- _Data under study_:
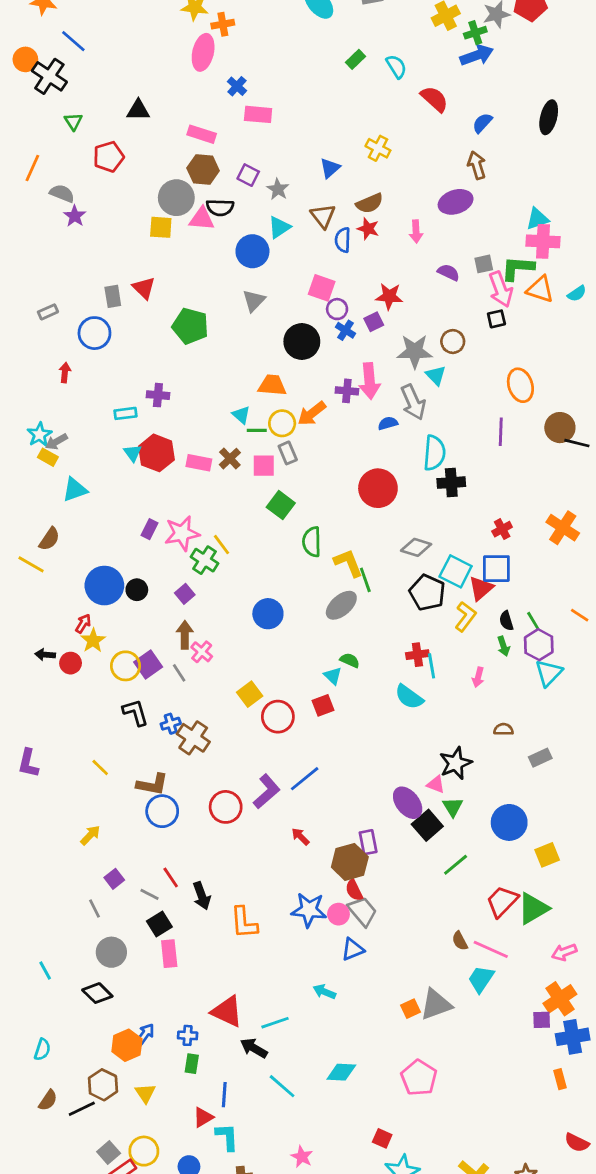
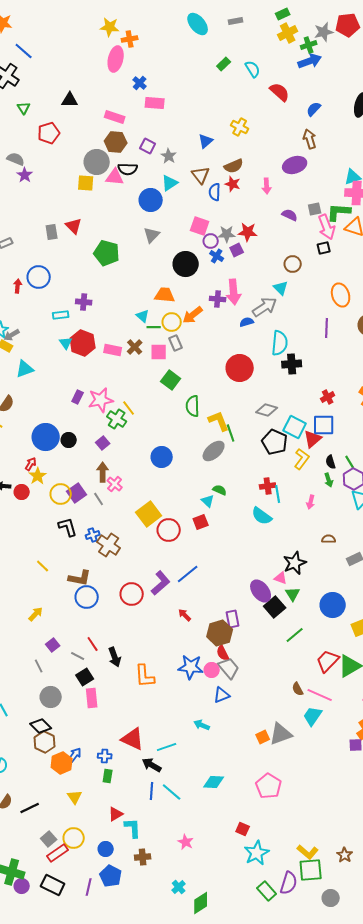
blue circle: (94, 333) -> (39, 277), moved
gray star: (415, 351) -> (227, 234), moved, size x0.7
gray arrow: (413, 402) -> (265, 307), turned -100
yellow square: (250, 694) -> (149, 514), size x1.4
brown hexagon: (103, 1085) -> (45, 742), moved
blue line: (224, 1095) -> (152, 791), moved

- _Exercise description_: Work out how many lines in the data contain "gray" and state that number with nothing added.

- _Written solution_: 2